• Assigned task
The records that follow are to be reproduced exactly. Any pictures in them are left out.

• Records for this task
*** Begin section ***

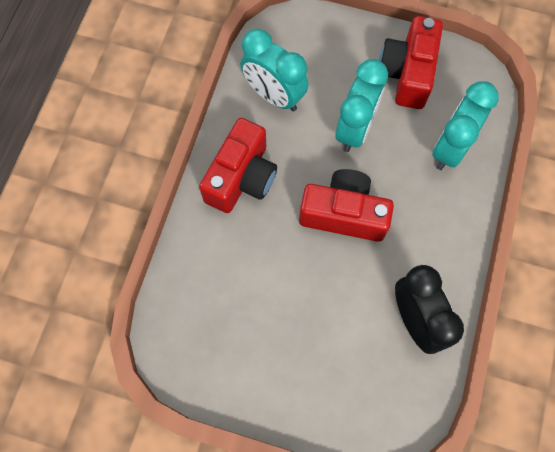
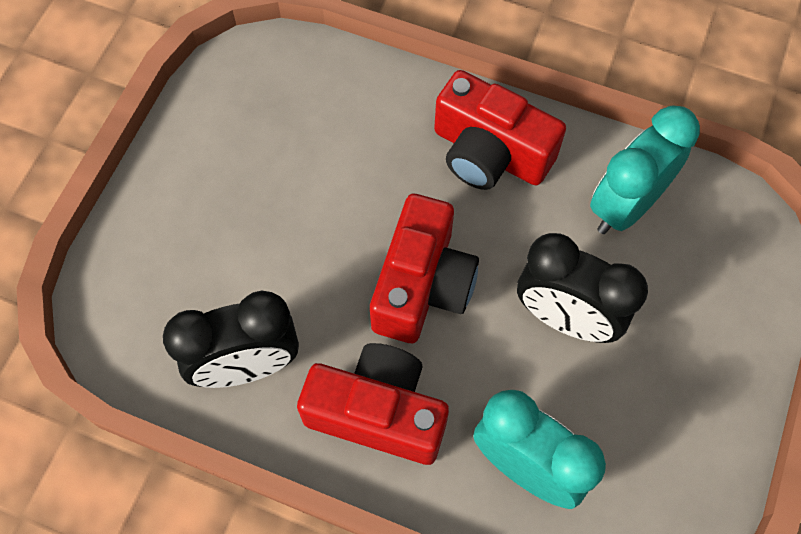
camera: 95 degrees right, 5 degrees down
(355, 129) = (565, 318): turquoise clock -> black clock
(407, 73) = (671, 416): red camera -> red camera (378, 412)

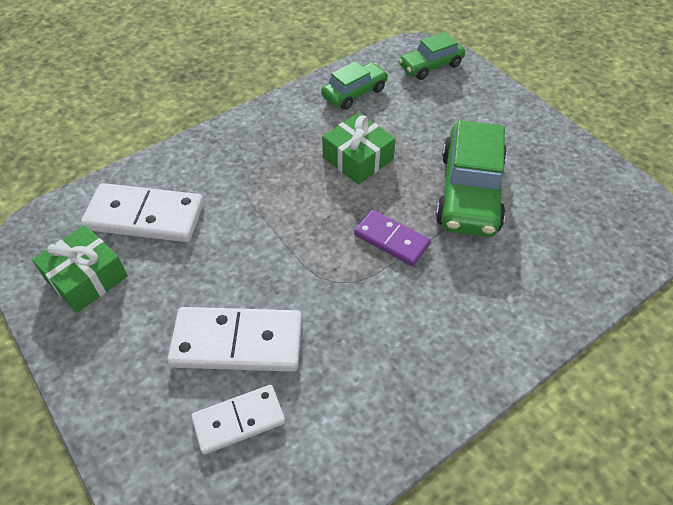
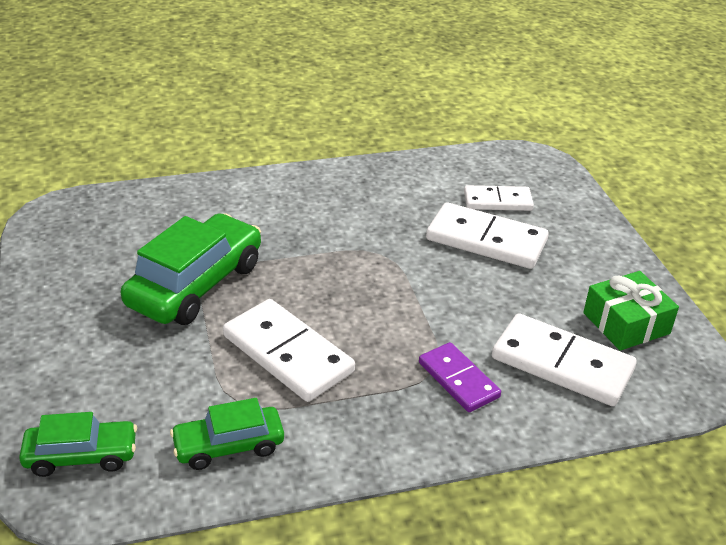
camera: 160 degrees left, 15 degrees down
(358, 158) = (288, 354): green gift -> white domino
(391, 240) = (309, 269): purple domino -> purple domino (458, 380)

*** End section ***

• Result of the exercise
camera: 95 degrees right, 5 degrees down
(355, 129) = (565, 318): turquoise clock -> black clock
(407, 73) = (671, 416): red camera -> red camera (378, 412)

camera: 160 degrees left, 15 degrees down
(358, 158) = (288, 354): green gift -> white domino
(391, 240) = (309, 269): purple domino -> purple domino (458, 380)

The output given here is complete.